--- What you have to do ---
In the listing below, identify each line with the word "hand" and return those lines.
━━━━━━━━━━━━━━━━━━━━
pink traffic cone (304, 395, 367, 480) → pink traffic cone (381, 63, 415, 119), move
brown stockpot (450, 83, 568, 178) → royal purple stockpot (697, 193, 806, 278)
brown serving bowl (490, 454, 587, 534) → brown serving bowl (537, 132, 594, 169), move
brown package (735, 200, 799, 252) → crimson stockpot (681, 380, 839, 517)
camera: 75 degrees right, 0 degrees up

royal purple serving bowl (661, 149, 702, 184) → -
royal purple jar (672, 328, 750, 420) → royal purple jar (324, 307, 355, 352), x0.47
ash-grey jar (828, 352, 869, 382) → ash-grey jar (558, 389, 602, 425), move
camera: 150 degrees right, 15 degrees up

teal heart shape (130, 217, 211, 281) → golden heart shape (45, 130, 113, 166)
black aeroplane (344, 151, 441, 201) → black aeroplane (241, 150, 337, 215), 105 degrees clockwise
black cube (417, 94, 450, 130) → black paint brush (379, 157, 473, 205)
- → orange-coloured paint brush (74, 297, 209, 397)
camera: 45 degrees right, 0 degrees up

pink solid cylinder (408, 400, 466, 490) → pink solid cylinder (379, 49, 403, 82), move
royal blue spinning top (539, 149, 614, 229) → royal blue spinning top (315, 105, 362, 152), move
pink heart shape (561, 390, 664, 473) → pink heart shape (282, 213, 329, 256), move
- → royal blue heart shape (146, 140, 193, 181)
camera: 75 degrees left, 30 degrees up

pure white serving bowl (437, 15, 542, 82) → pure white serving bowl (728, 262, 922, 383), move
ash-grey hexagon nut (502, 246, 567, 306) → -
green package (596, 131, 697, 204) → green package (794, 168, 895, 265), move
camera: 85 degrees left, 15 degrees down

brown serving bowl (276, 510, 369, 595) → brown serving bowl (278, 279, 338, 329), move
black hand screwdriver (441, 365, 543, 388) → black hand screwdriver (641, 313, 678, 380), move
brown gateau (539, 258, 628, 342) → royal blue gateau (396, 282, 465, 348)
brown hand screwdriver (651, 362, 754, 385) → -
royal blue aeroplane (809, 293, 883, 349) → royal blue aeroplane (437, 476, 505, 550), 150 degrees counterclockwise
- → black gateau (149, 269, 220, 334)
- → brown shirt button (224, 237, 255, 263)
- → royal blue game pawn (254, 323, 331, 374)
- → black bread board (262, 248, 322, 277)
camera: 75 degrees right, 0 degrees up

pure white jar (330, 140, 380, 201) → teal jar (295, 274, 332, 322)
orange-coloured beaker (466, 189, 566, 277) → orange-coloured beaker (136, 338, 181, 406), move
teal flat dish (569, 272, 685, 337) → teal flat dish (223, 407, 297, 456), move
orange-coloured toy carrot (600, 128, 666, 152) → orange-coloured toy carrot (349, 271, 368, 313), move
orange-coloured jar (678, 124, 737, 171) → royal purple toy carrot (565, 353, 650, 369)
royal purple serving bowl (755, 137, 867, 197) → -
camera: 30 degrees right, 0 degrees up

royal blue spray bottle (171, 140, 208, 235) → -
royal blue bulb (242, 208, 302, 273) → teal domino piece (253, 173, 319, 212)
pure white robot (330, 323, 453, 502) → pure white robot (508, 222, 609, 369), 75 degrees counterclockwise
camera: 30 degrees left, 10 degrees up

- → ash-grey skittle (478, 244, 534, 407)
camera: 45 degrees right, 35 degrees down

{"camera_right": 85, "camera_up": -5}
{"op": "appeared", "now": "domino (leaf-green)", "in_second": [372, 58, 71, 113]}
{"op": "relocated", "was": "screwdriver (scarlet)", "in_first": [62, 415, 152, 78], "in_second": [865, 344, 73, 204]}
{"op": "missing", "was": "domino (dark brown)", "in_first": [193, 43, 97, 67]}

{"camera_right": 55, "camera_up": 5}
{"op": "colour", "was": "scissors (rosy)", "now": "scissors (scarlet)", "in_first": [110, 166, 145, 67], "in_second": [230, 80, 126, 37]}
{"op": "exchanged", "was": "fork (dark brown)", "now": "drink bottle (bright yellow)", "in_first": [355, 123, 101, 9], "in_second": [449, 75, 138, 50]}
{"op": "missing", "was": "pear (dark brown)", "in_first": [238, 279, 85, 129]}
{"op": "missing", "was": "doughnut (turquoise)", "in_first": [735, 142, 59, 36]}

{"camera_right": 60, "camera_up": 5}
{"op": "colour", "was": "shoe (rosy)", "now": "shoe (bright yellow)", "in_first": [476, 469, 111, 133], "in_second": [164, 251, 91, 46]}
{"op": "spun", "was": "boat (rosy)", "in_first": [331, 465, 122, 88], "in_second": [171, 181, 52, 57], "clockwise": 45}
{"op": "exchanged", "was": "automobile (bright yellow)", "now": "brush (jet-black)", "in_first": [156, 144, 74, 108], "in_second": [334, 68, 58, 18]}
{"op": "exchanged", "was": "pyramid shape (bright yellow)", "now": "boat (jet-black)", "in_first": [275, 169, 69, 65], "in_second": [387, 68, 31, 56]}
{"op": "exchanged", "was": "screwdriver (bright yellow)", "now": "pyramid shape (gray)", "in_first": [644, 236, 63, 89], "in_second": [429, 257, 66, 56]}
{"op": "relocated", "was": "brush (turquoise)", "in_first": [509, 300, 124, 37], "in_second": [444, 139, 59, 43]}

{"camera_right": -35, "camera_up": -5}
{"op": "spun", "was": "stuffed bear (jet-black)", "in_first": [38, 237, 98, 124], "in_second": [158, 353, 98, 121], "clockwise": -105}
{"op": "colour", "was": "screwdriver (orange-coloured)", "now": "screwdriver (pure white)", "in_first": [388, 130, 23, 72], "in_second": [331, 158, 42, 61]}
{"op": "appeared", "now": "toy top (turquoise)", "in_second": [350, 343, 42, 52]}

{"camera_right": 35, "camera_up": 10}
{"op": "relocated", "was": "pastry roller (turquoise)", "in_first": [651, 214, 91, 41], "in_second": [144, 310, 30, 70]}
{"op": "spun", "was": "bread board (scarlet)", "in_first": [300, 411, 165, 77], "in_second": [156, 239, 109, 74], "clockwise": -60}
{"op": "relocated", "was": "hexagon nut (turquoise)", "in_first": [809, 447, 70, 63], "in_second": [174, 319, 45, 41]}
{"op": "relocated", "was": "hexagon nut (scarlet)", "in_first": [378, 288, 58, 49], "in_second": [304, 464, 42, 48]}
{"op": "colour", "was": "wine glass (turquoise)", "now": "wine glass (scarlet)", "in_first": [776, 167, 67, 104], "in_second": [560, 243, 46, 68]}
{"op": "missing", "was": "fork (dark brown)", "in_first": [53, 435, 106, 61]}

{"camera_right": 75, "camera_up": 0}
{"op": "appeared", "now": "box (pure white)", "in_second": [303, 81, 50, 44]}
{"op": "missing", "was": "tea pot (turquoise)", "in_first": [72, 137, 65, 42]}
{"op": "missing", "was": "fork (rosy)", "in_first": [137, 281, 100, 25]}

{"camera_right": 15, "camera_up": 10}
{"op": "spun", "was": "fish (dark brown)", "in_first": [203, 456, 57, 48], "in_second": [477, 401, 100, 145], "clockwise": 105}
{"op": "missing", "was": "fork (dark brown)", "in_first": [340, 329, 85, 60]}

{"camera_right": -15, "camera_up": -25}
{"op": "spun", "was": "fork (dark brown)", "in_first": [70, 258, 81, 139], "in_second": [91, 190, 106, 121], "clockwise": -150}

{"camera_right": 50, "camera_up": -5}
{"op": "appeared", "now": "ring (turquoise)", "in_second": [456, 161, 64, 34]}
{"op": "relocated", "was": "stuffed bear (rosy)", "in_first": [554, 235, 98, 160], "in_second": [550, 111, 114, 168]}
━━━━━━━━━━━━━━━━━━━━
--- Exercise output ---
black hand screwdriver (441, 365, 543, 388) → black hand screwdriver (641, 313, 678, 380), move
brown hand screwdriver (651, 362, 754, 385) → -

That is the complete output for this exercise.